WORK REQUEST:
Your response should reproduce every line of the entries that contains the word "move".

EXTRACTED INFORMATION:

- - -

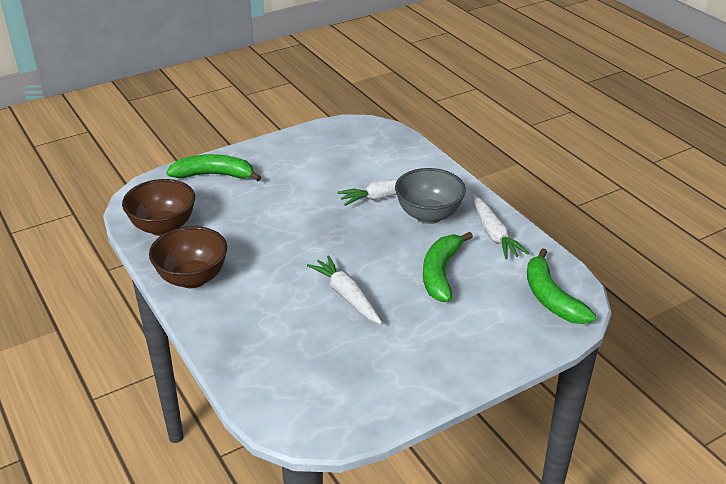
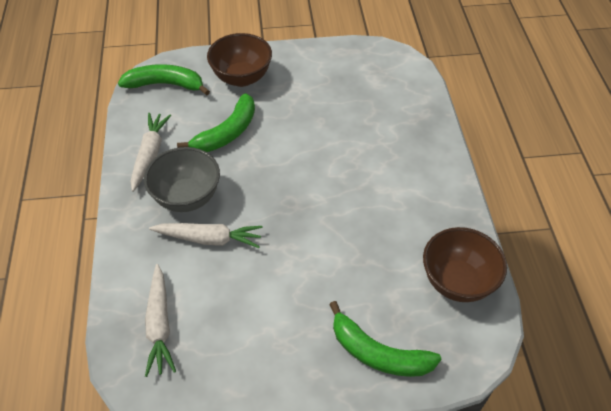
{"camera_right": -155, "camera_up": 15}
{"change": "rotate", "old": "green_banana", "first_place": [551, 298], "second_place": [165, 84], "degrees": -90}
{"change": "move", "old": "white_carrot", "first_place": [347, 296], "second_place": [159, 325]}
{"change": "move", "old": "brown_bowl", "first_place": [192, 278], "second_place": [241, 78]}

- - -

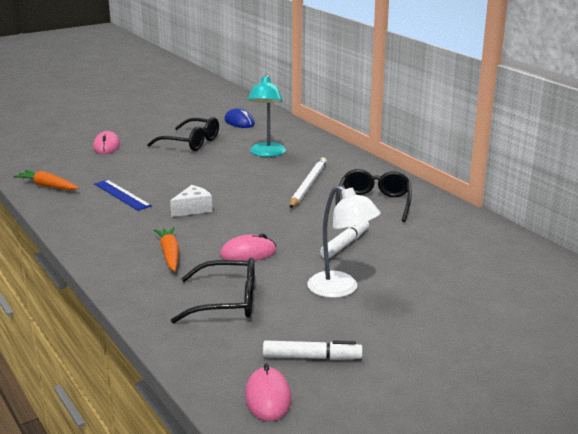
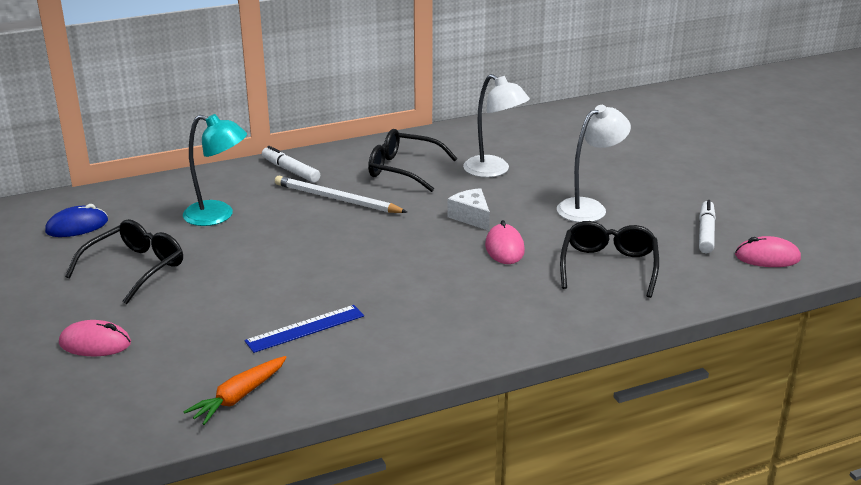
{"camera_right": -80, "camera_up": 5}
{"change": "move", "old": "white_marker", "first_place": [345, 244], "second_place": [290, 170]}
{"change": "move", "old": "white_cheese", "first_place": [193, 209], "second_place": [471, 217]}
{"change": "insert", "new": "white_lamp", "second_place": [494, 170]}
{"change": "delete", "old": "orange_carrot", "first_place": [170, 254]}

- - -

ANSWER BOX:
{"change": "move", "old": "white_carrot", "first_place": [347, 296], "second_place": [159, 325]}
{"change": "move", "old": "brown_bowl", "first_place": [192, 278], "second_place": [241, 78]}
{"change": "move", "old": "white_marker", "first_place": [345, 244], "second_place": [290, 170]}
{"change": "move", "old": "white_cheese", "first_place": [193, 209], "second_place": [471, 217]}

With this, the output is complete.